Every line in the records below with the string "spun" is to be copied out.

*****

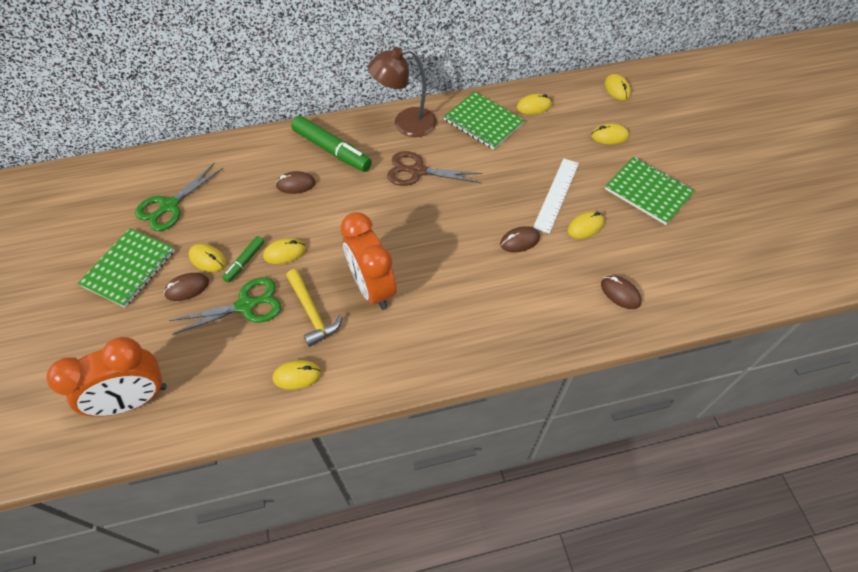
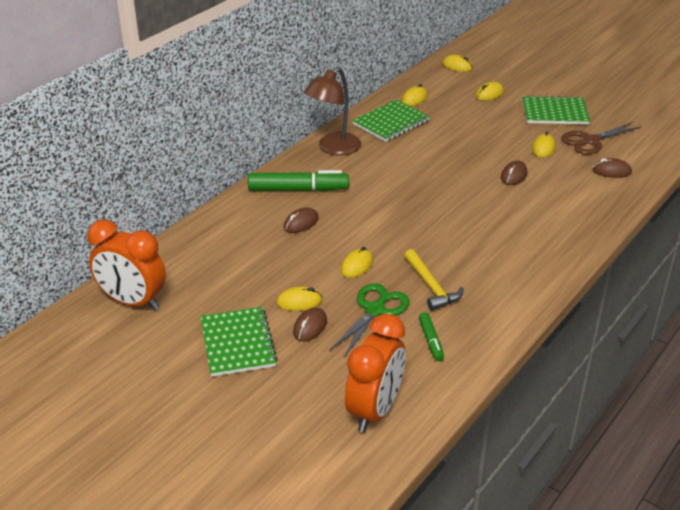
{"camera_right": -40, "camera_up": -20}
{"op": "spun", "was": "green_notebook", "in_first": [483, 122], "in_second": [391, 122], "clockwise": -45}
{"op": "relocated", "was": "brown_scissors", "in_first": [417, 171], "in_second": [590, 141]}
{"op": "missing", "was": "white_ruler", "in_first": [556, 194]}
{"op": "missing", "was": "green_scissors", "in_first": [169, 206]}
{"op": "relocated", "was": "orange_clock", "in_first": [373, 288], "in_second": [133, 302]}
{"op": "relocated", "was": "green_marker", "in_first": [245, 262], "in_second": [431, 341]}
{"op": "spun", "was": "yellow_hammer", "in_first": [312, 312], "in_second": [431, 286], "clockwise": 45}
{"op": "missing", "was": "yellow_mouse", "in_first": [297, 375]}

*****

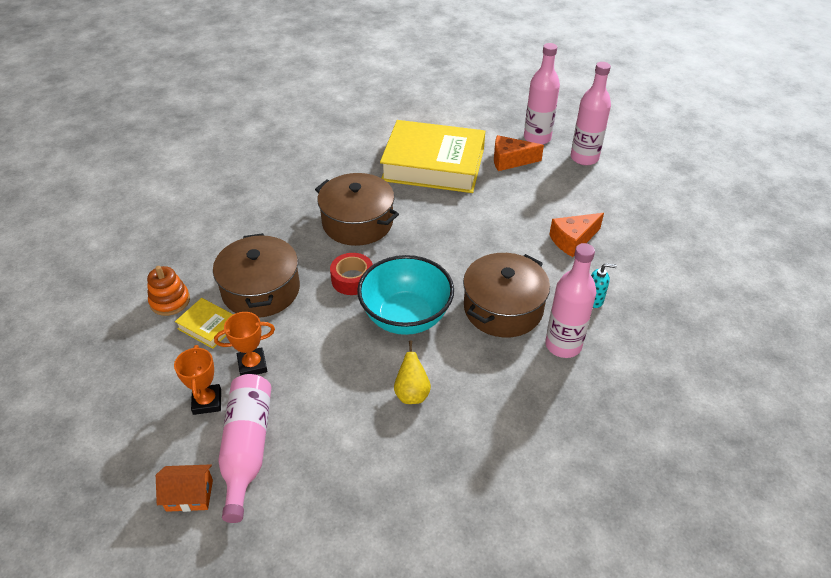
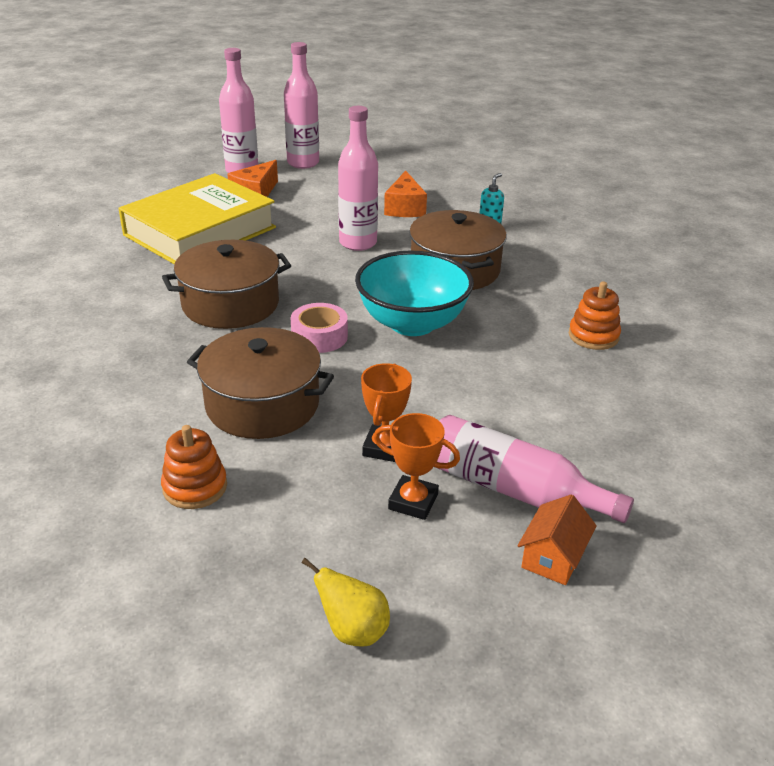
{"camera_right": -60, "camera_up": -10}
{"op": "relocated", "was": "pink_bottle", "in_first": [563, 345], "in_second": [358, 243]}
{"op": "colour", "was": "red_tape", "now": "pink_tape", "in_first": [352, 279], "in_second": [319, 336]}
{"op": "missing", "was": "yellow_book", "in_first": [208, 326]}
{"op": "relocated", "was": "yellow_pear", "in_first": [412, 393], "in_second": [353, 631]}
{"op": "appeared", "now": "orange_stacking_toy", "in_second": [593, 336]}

*****

> _Problem solution_:
{"op": "spun", "was": "green_notebook", "in_first": [483, 122], "in_second": [391, 122], "clockwise": -45}
{"op": "spun", "was": "yellow_hammer", "in_first": [312, 312], "in_second": [431, 286], "clockwise": 45}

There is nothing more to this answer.